## [Stored data entries]

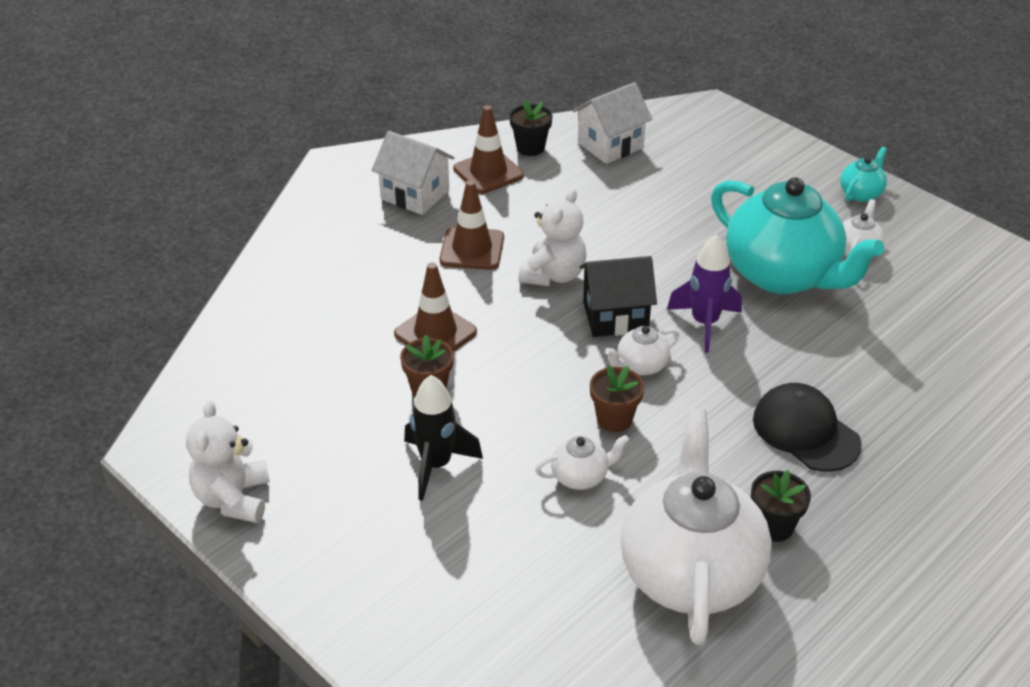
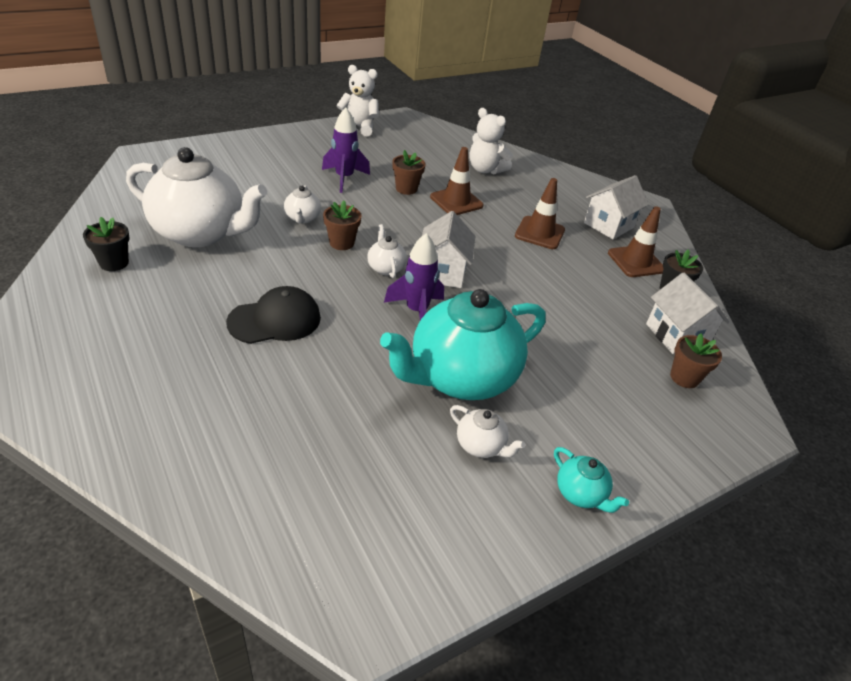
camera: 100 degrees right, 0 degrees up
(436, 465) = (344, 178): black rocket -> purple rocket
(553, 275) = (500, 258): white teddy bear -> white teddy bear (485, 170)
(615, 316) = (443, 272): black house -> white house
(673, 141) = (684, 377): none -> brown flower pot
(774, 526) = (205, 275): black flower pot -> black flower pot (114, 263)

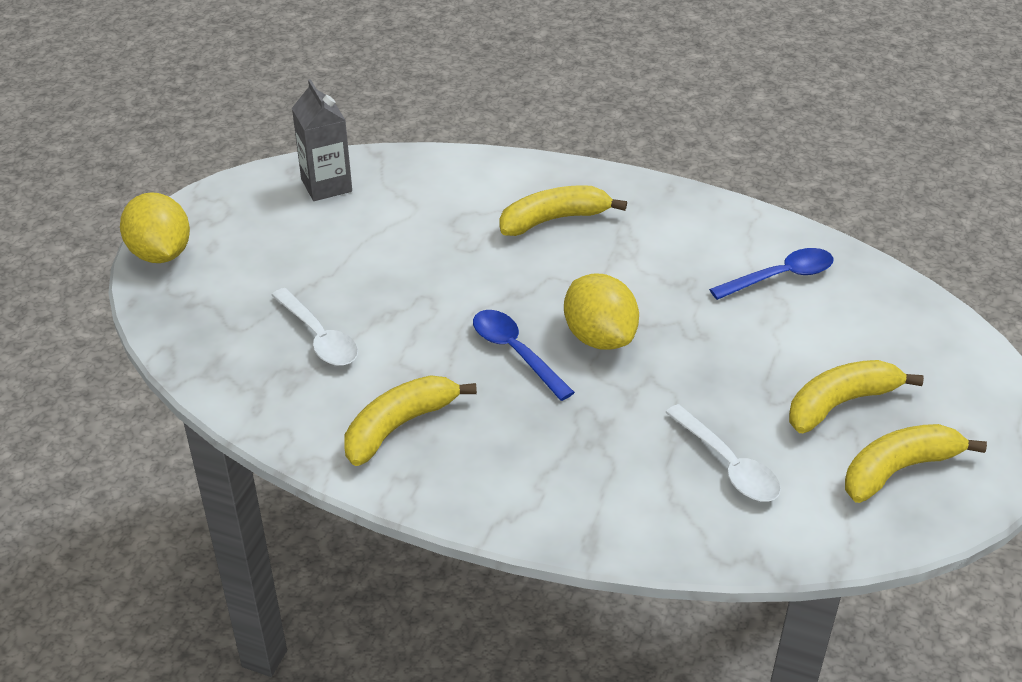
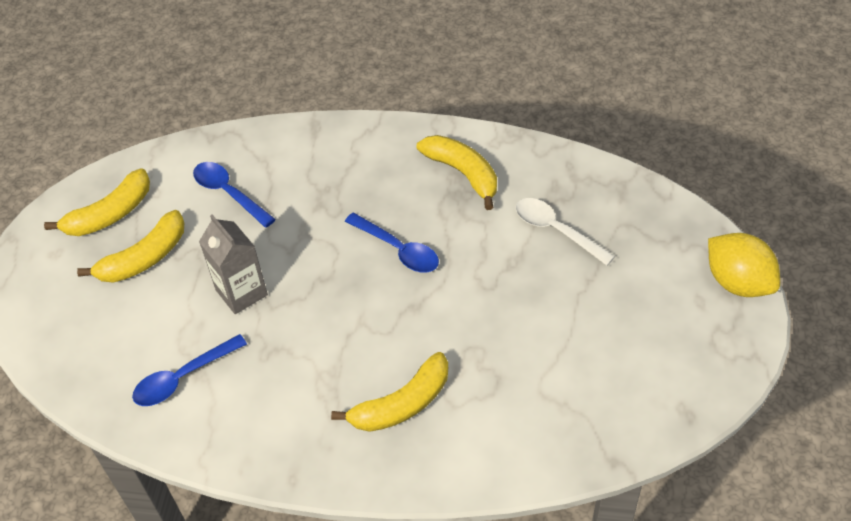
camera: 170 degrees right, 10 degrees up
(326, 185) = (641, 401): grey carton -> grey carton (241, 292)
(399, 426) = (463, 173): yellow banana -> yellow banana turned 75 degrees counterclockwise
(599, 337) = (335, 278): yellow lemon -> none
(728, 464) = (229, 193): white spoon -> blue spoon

## [Your goal]
All records above need to be returned exactly. Omit the pictures.

## [Response to the exercise]
camera: 100 degrees right, 0 degrees up
(436, 465) = (344, 178): black rocket -> purple rocket
(553, 275) = (500, 258): white teddy bear -> white teddy bear (485, 170)
(615, 316) = (443, 272): black house -> white house
(673, 141) = (684, 377): none -> brown flower pot
(774, 526) = (205, 275): black flower pot -> black flower pot (114, 263)

camera: 170 degrees right, 10 degrees up
(326, 185) = (641, 401): grey carton -> grey carton (241, 292)
(399, 426) = (463, 173): yellow banana -> yellow banana turned 75 degrees counterclockwise
(599, 337) = (335, 278): yellow lemon -> none
(728, 464) = (229, 193): white spoon -> blue spoon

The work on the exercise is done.